Task brief ::
Below are the data; count the lines with the string "white" in them and give that number only.

Data for processing ::
########
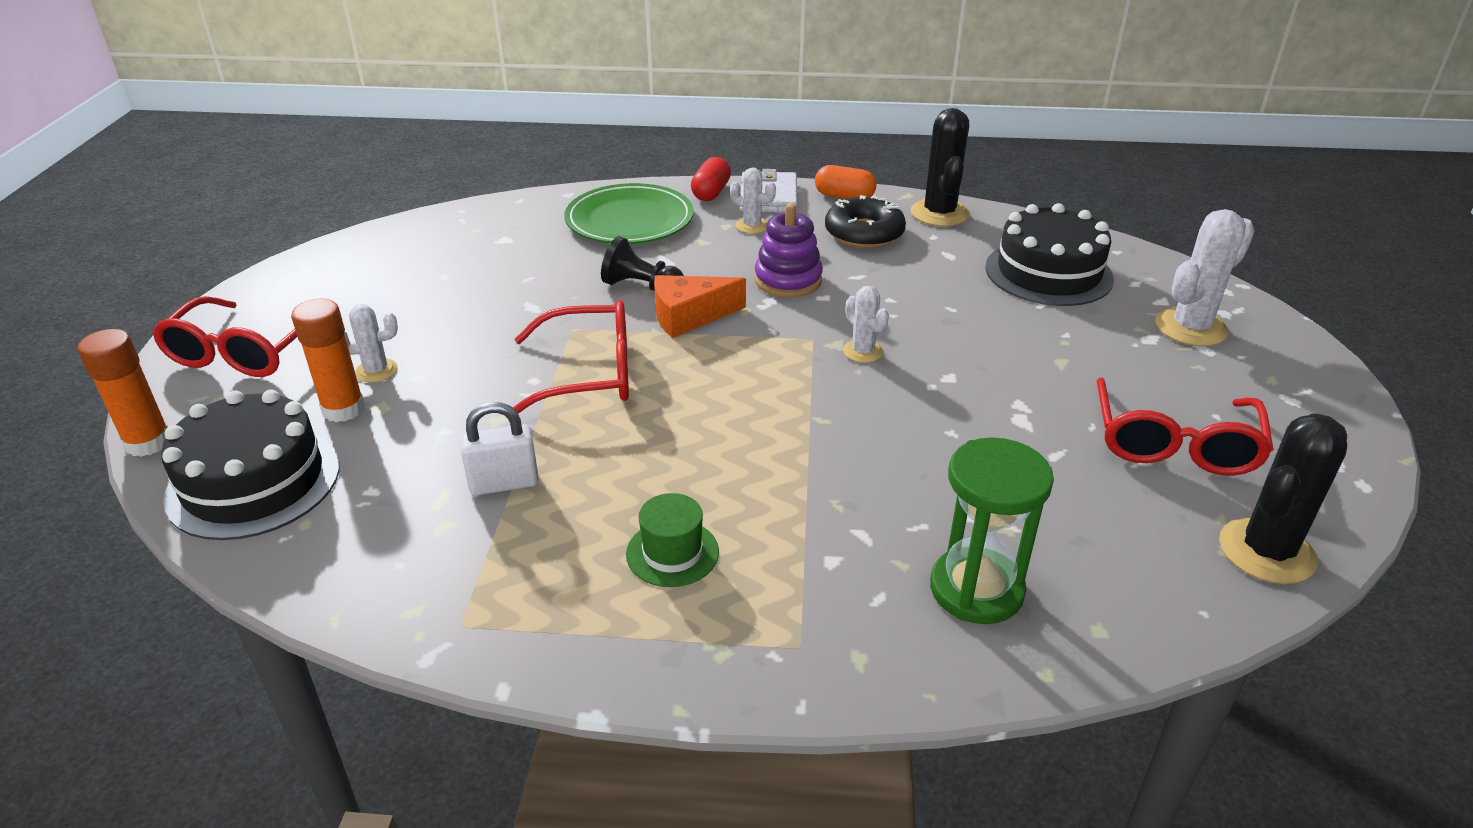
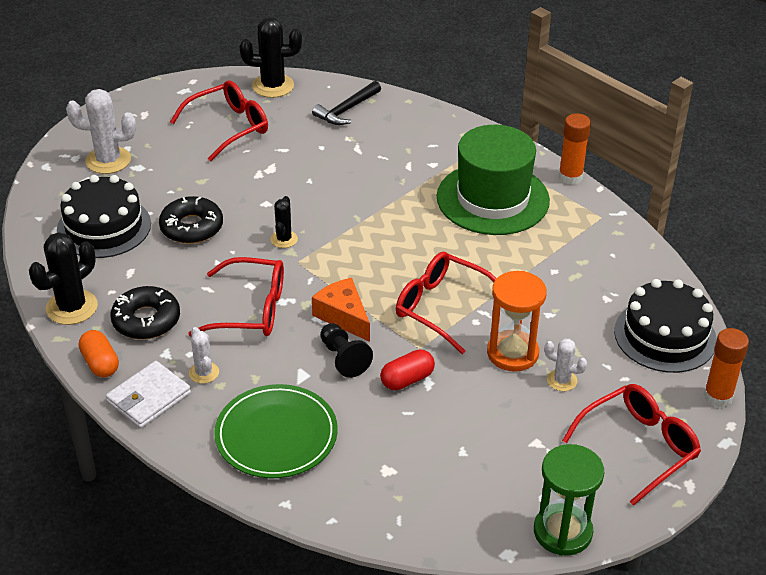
camera: 140 degrees left, 5 degrees up
(343, 409) = (596, 360): orange glue stick -> orange glue stick (570, 177)
(458, 369) = (512, 353): none -> orange hourglass
(504, 483) = (539, 267): white padlock -> none
(672, 553) = (492, 199): green hat -> green hat, size x2.38
(689, 316) = (343, 316): orange cheese -> orange cheese turned 150 degrees counterclockwise
(711, 192) = (180, 431): red capsule -> red capsule (407, 379)
(788, 280) = (251, 309): purple stacking toy -> red glasses
(863, 351) = (284, 239): white cactus -> black cactus
(973, 314) = (191, 227): none -> black donut
(976, 589) = (393, 129): green hourglass -> green hourglass (562, 532)
(1097, 579) = (346, 110): none -> black hammer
########
Task response ::
2